> _Exercise_: Where in the data does the word "yellow" appear? Find those lines and copy them.

> _Supplied information_:
:::::

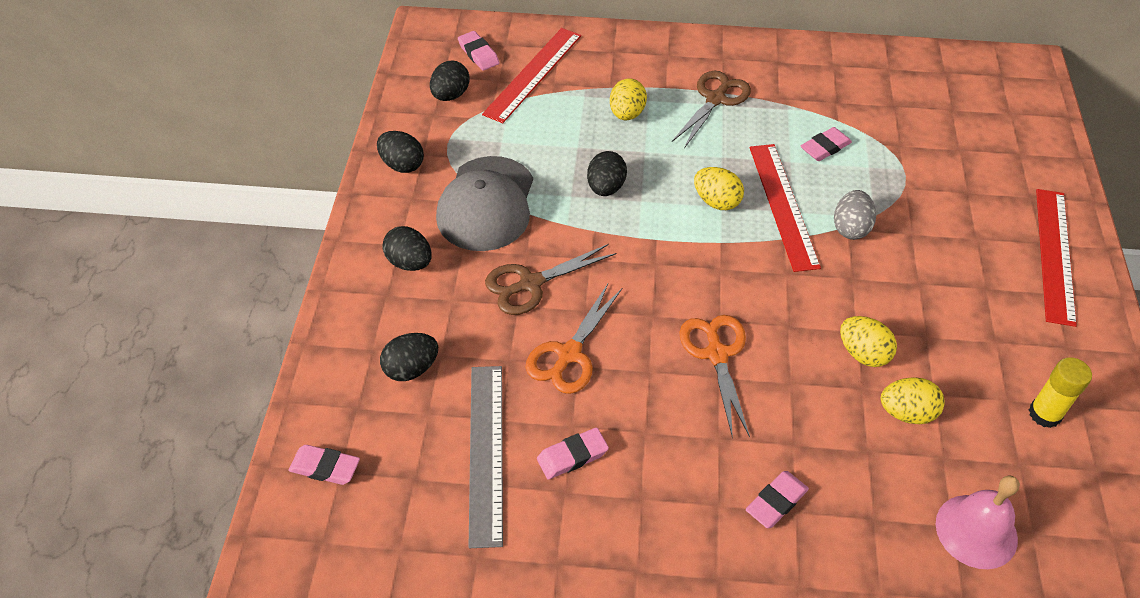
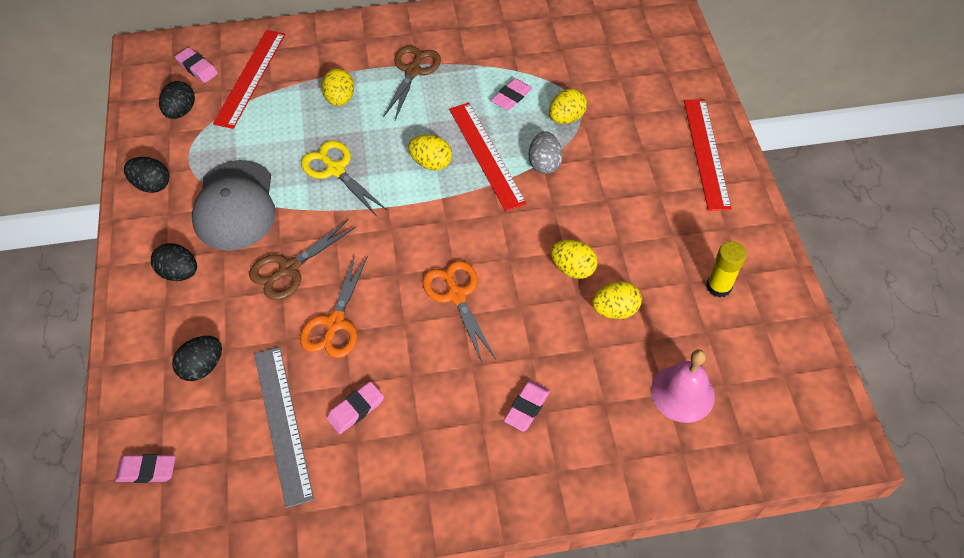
camera: 15 degrees left, 5 degrees up
(606, 188) = (335, 170): black egg -> yellow scissors
(886, 182) = (566, 118): none -> yellow egg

:::::

> _Written response_:
(606, 188) = (335, 170): black egg -> yellow scissors
(886, 182) = (566, 118): none -> yellow egg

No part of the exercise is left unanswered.